Problem to work on — Check every line of the entries below for the word "white", then give only the number of lines that have it.

Records to process —
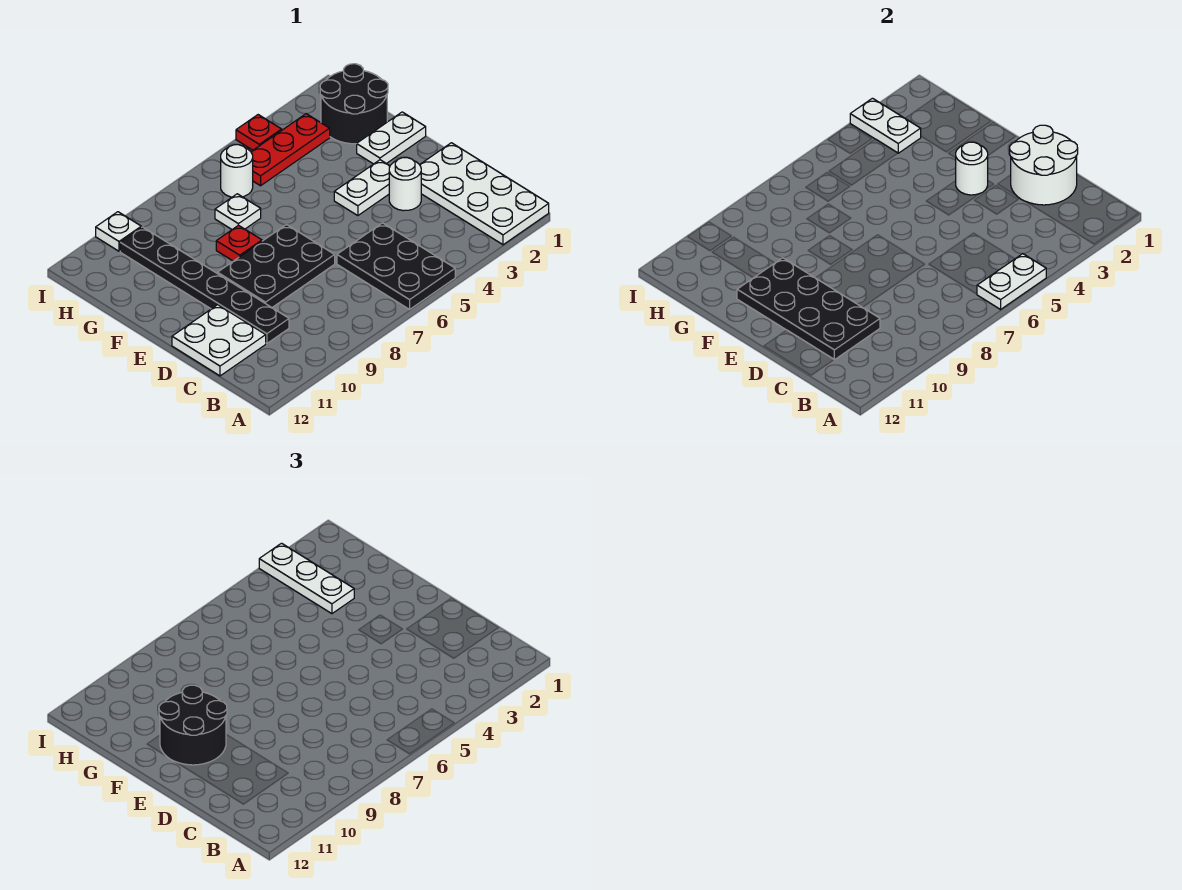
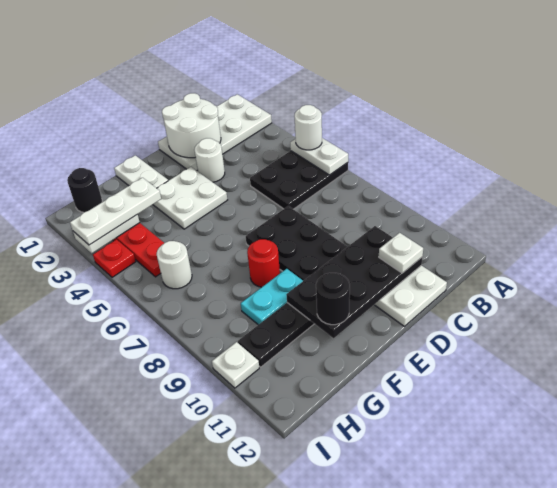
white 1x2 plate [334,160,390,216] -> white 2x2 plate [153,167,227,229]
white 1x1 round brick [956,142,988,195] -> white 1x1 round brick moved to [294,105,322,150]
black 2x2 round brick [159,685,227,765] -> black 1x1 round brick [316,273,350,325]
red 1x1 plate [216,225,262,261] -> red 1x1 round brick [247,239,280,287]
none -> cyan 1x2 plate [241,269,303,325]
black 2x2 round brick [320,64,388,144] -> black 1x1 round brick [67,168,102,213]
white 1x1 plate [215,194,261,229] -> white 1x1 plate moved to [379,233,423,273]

Answer to this task — 3